> **Aim of the exercise**
Whenever a line in the data contains "turned", show that line.

Start of Dataset excerpts

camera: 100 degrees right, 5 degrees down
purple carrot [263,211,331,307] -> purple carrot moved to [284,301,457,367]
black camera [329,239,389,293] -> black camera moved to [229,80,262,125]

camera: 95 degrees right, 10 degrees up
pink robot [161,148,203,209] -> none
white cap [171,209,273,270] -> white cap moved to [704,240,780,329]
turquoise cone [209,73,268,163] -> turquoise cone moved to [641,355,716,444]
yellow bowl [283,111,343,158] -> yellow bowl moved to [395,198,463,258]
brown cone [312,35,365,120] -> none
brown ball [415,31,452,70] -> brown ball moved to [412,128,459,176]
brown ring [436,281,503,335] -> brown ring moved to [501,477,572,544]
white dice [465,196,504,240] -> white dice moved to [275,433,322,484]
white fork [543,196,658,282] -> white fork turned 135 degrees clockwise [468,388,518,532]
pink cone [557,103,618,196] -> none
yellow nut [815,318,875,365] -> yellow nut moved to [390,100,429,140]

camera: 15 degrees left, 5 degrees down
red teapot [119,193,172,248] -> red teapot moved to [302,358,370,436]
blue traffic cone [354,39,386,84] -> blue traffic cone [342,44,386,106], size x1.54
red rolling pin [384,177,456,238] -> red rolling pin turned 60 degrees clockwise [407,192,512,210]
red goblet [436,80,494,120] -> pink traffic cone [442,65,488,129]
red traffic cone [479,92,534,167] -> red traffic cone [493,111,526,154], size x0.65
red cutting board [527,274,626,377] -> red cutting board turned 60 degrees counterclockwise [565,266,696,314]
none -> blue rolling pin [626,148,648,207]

End of Dataset excerpts
Start of Dataset excerpts

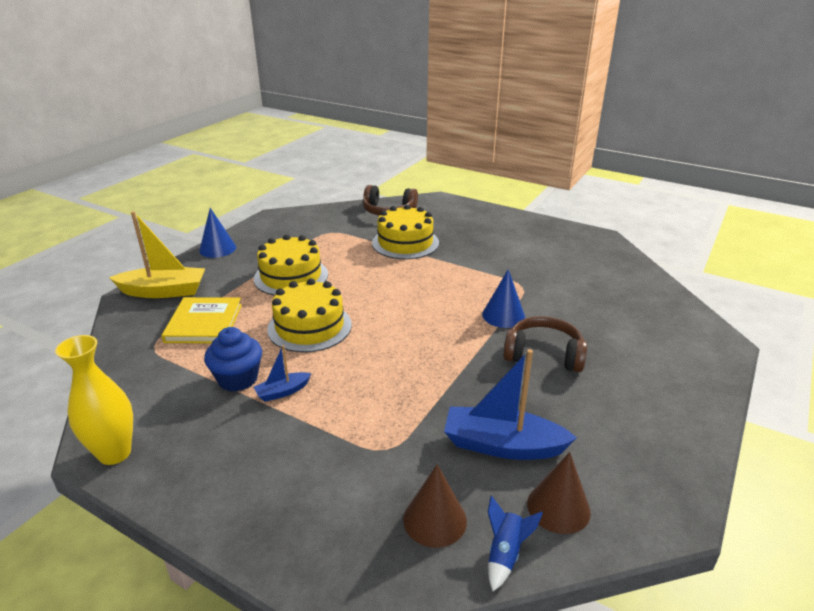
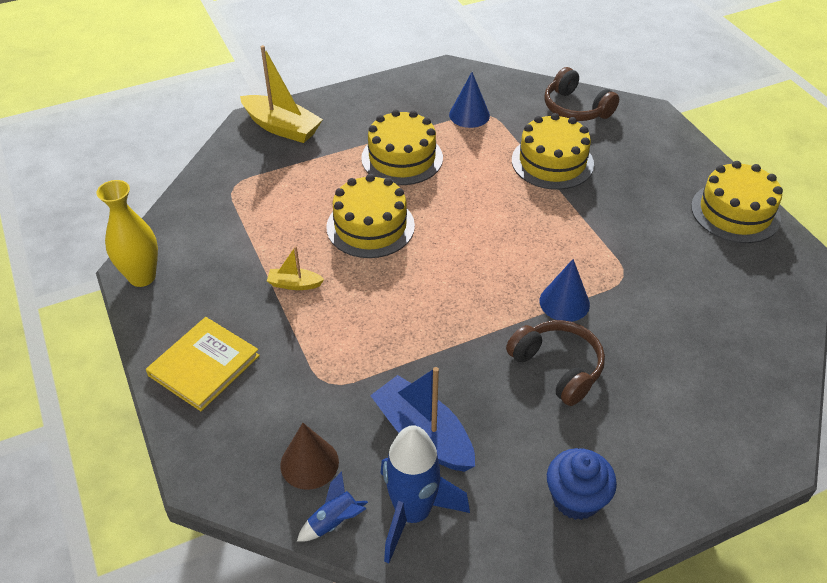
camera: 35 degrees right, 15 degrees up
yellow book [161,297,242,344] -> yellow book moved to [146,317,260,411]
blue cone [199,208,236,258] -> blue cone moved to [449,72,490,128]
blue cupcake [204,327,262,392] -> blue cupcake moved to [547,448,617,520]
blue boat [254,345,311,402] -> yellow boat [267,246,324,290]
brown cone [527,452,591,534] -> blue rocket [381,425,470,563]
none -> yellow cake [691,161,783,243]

End of Dataset excerpts

> **Expected output**
white fork [543,196,658,282] -> white fork turned 135 degrees clockwise [468,388,518,532]
red rolling pin [384,177,456,238] -> red rolling pin turned 60 degrees clockwise [407,192,512,210]
red cutting board [527,274,626,377] -> red cutting board turned 60 degrees counterclockwise [565,266,696,314]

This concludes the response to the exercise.